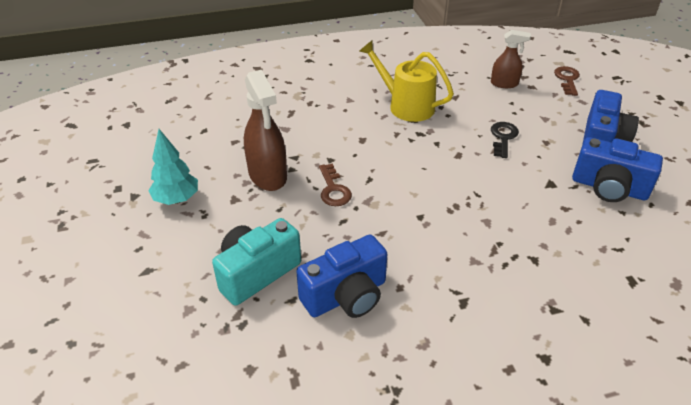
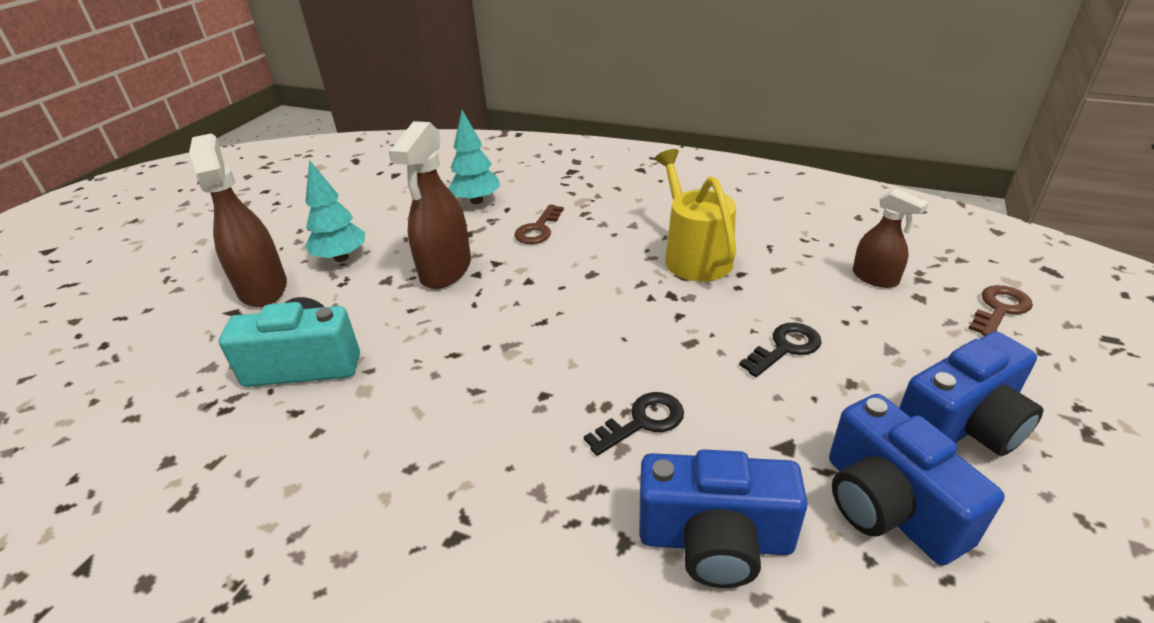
camera: 40 degrees right, 5 degrees down
blue camera [296,235,387,318] -> blue camera moved to [639,449,808,588]
brown key [319,163,352,206] -> brown key moved to [514,204,564,244]
none -> brown spray bottle [189,133,287,307]
none -> turquoise tree [448,110,500,204]
none -> black key [584,392,684,456]

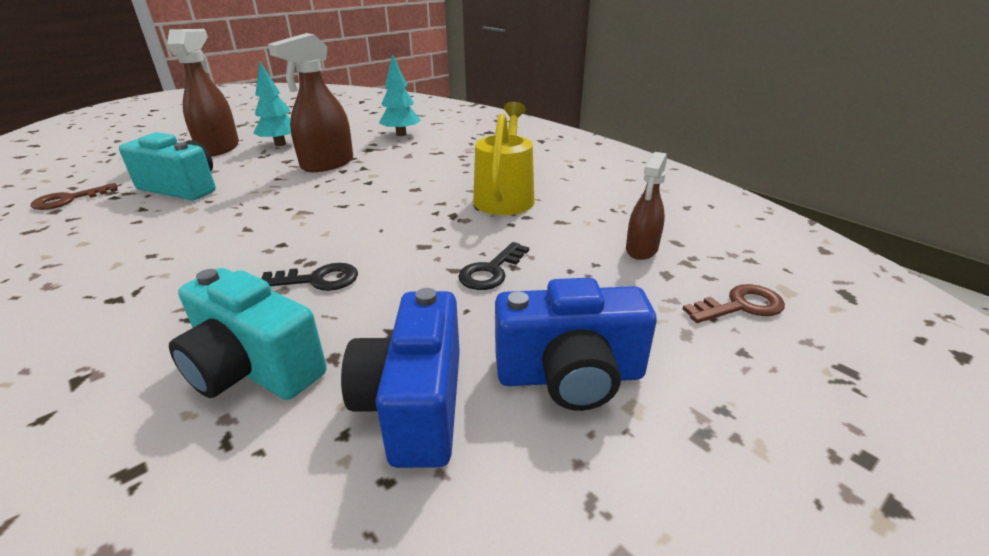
camera: 25 degrees right, 5 degrees down
brown key [514,204,564,244] -> brown key moved to [31,183,118,210]
blue camera [639,449,808,588] -> turquoise camera [169,268,327,400]
black key [739,323,822,377] -> black key turned 135 degrees clockwise [458,242,529,290]
brown spray bottle [853,188,929,288] -> brown spray bottle turned 45 degrees clockwise [626,152,667,260]

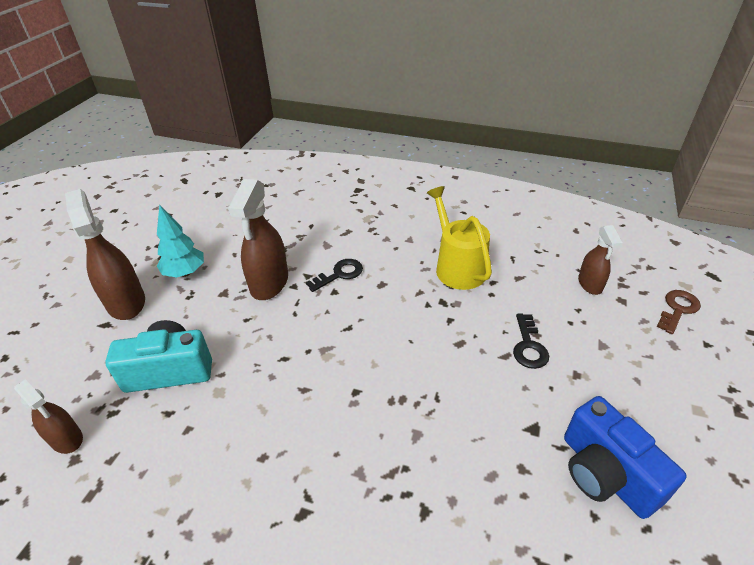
camera: 30 degrees left, 10 degrees up
brown key [31,183,118,210] -> brown spray bottle [14,379,83,454]
turquoise camera [169,268,327,400] -> none
black key [261,263,358,291] -> black key moved to [306,259,363,292]
turquoise tree [379,54,421,136] -> none
blue camera [495,278,657,411] -> none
◆ ◆ ◆
INSTRUCTIONS TO FOLLOW - Show, from the records above, every line that includes "turquoise".

EXERCISE SOLUTION -
none -> turquoise tree [448,110,500,204]
blue camera [639,449,808,588] -> turquoise camera [169,268,327,400]
turquoise camera [169,268,327,400] -> none
turquoise tree [379,54,421,136] -> none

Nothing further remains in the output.